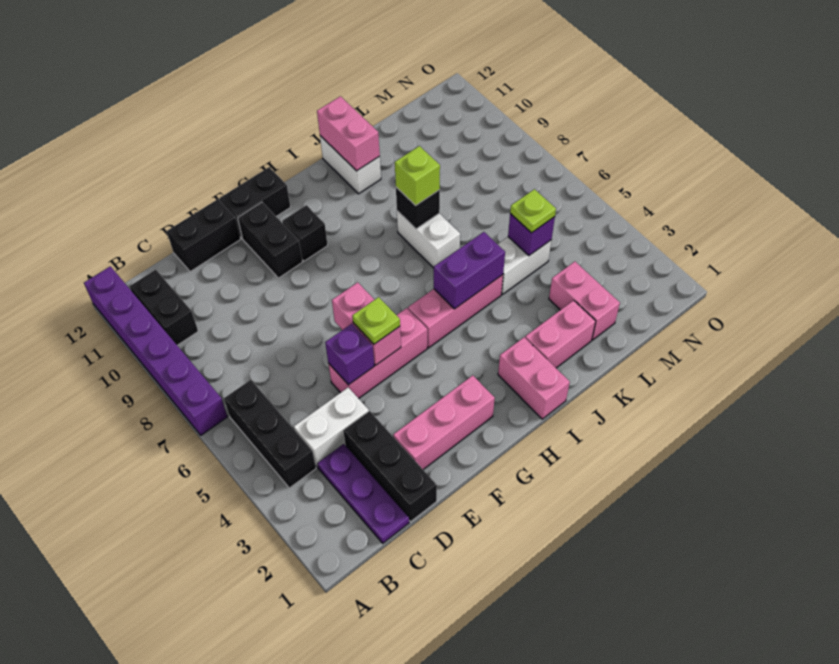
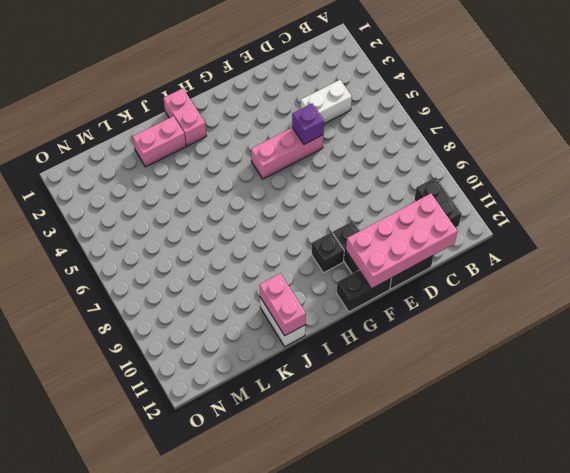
pink brick C11:F12 level 2 -> none
none -> purple brick A7:A12 level 1
none -> black brick B4:B6 level 1
none -> purple plate C1:C3 level 1

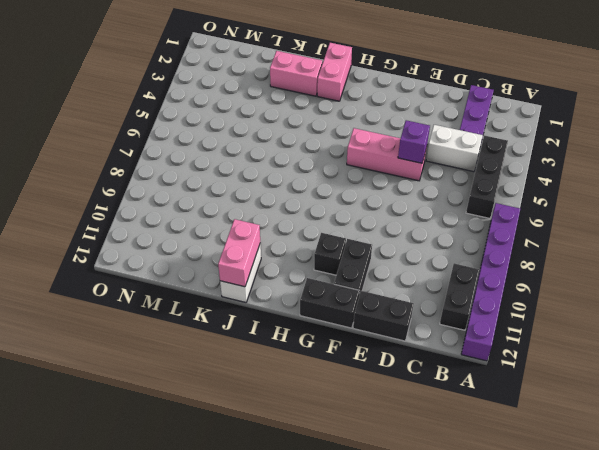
none -> black brick D1:D3 level 1
none -> pink brick E2:G2 level 1
none -> pink brick H5:J5 level 1

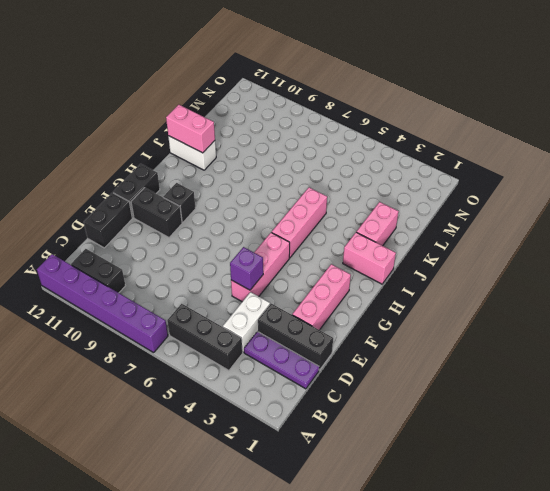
none -> white brick J7:J8 level 1
none -> white brick K5:L5 level 1
none -> pink brick L2:L3 level 1

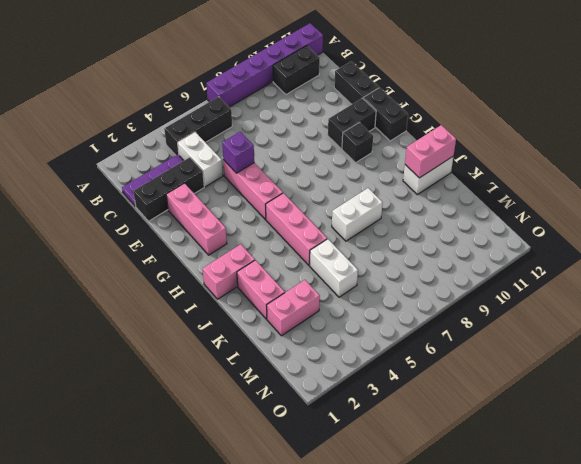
none -> pink brick F5:F6 level 2
none -> purple brick I5:J5 level 2
none -> black brick J8 level 2

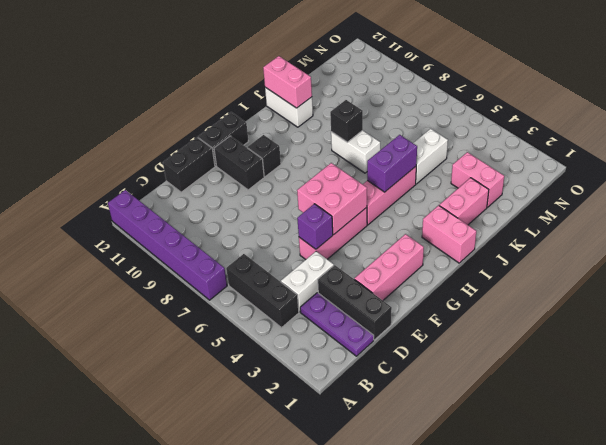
pink brick F5:G6 level 2 -> pink brick F5:F6 level 2
none -> black brick B10:B11 level 1
none -> purple brick L5 level 2
none -> lime plate F5 level 3

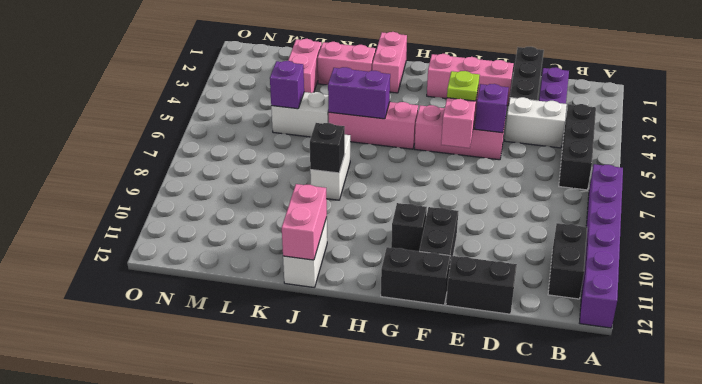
none -> lime brick J8 level 3
none -> lime plate L5 level 3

WORK TO COMPLETE
Filter the listing above for lines with the word "lime", and copy each one you find.

EXERCISE RESPONSE
none -> lime plate F5 level 3
none -> lime brick J8 level 3
none -> lime plate L5 level 3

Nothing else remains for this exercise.